* [Aim of the exercise]
Restate the data below word for word. Leave the images out.

* [Exercise material]
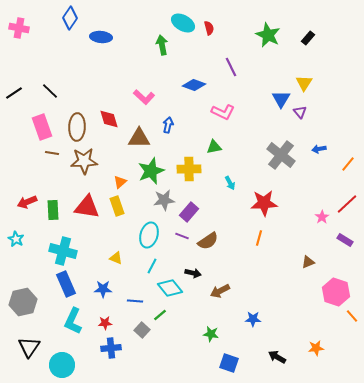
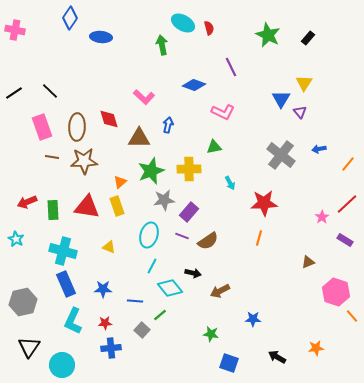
pink cross at (19, 28): moved 4 px left, 2 px down
brown line at (52, 153): moved 4 px down
yellow triangle at (116, 258): moved 7 px left, 11 px up
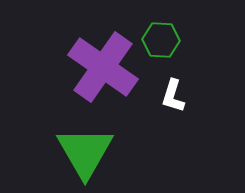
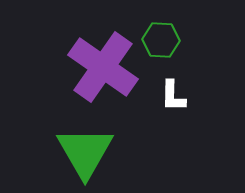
white L-shape: rotated 16 degrees counterclockwise
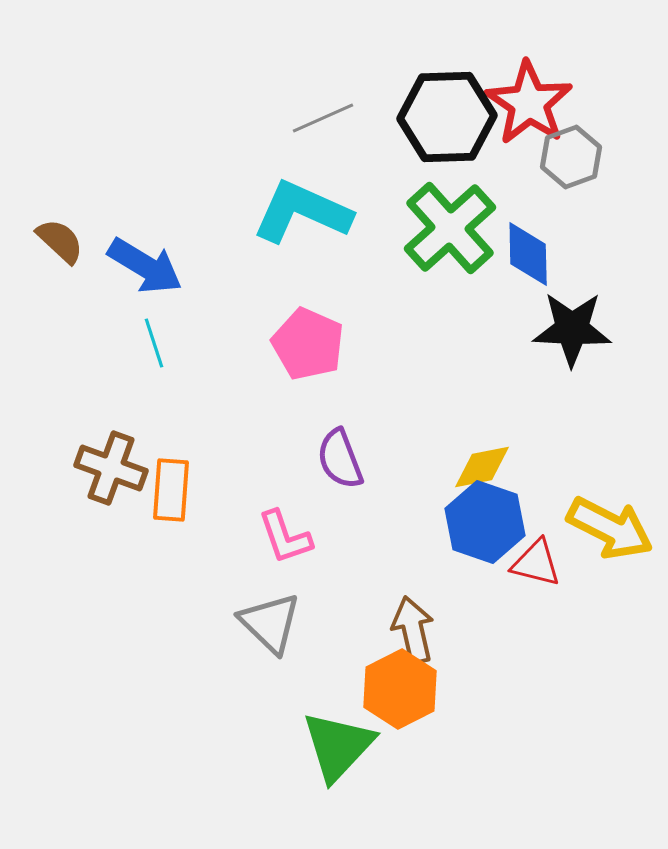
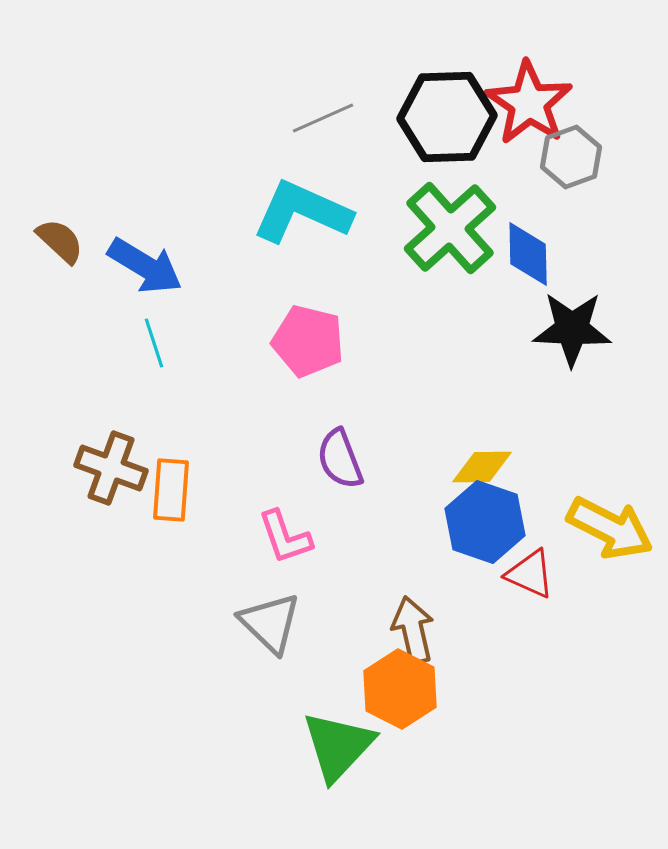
pink pentagon: moved 3 px up; rotated 10 degrees counterclockwise
yellow diamond: rotated 10 degrees clockwise
red triangle: moved 6 px left, 11 px down; rotated 10 degrees clockwise
orange hexagon: rotated 6 degrees counterclockwise
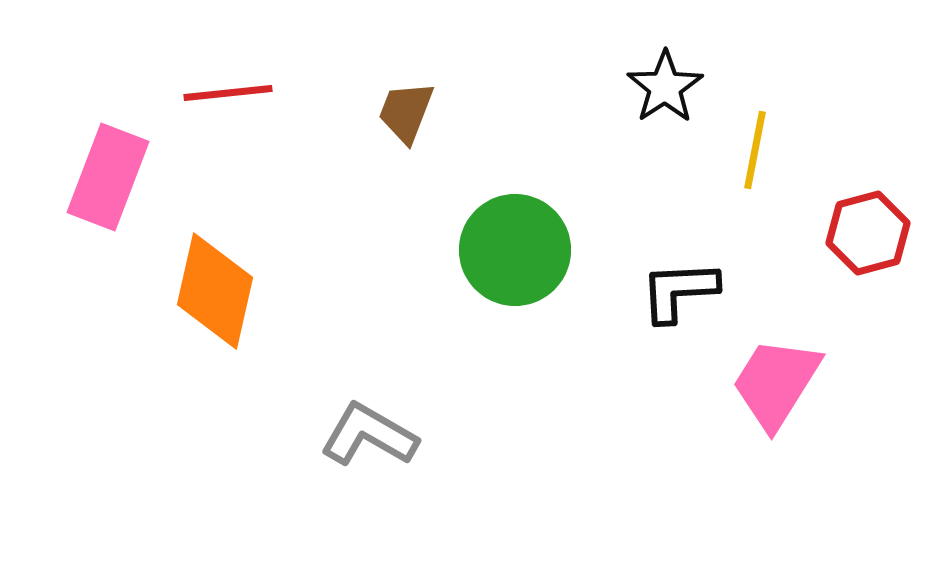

* [Solution for this exercise]
pink cross at (19, 28): moved 4 px left, 2 px down
brown line at (52, 153): moved 4 px down
yellow triangle at (116, 258): moved 7 px left, 11 px up
white L-shape: rotated 16 degrees counterclockwise
pink pentagon: moved 3 px up; rotated 10 degrees counterclockwise
yellow diamond: rotated 10 degrees clockwise
red triangle: moved 6 px left, 11 px down; rotated 10 degrees clockwise
orange hexagon: rotated 6 degrees counterclockwise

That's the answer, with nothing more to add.